Object correspondence data
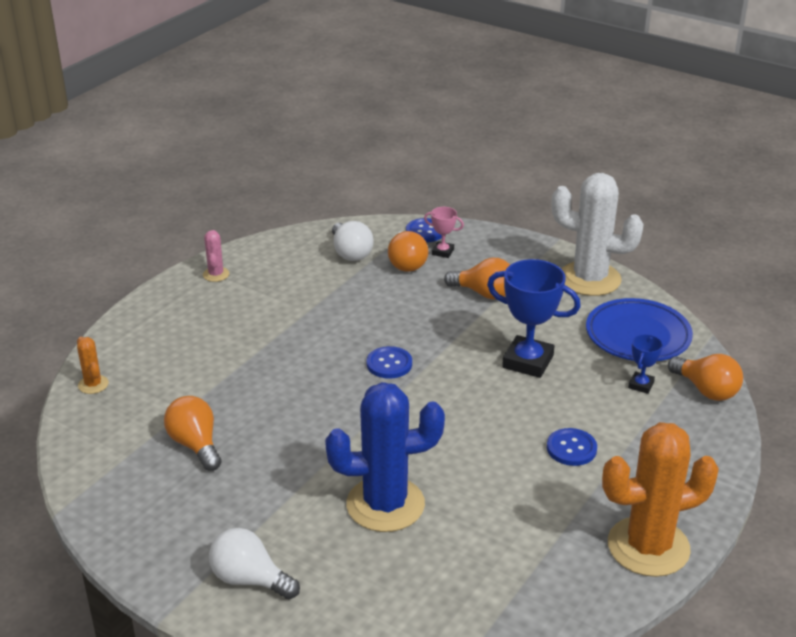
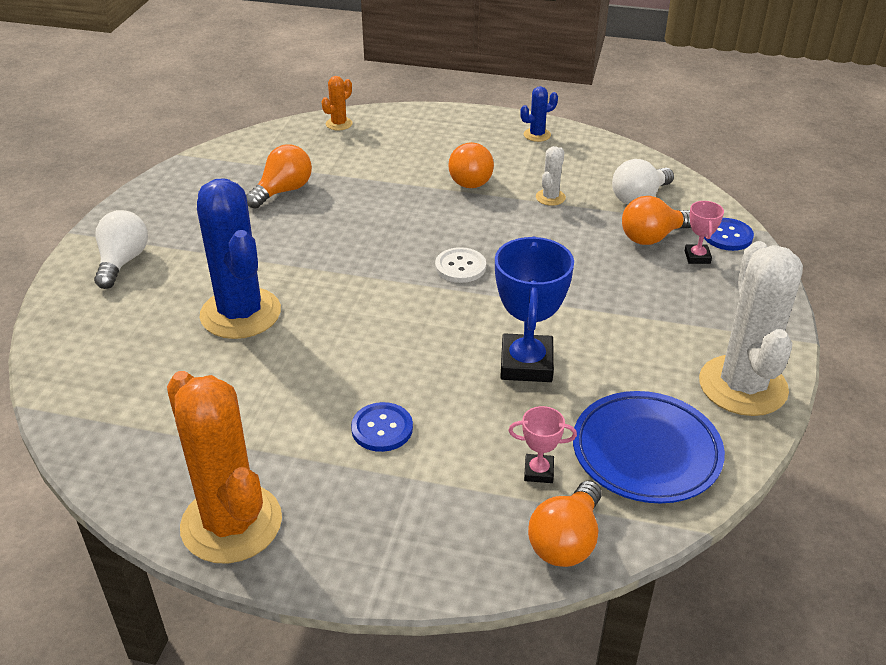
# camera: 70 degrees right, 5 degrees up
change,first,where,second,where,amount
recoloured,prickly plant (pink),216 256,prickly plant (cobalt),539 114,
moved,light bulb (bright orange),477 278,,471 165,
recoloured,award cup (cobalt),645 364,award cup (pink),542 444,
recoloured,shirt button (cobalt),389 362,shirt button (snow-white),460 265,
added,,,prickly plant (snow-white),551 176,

# What to produce
Write out each entry exactly; any pictures stay out of the copy.

# Task output
# camera: 70 degrees right, 5 degrees up
change,first,where,second,where,amount
recoloured,prickly plant (pink),216 256,prickly plant (cobalt),539 114,
moved,light bulb (bright orange),477 278,,471 165,
recoloured,award cup (cobalt),645 364,award cup (pink),542 444,
recoloured,shirt button (cobalt),389 362,shirt button (snow-white),460 265,
added,,,prickly plant (snow-white),551 176,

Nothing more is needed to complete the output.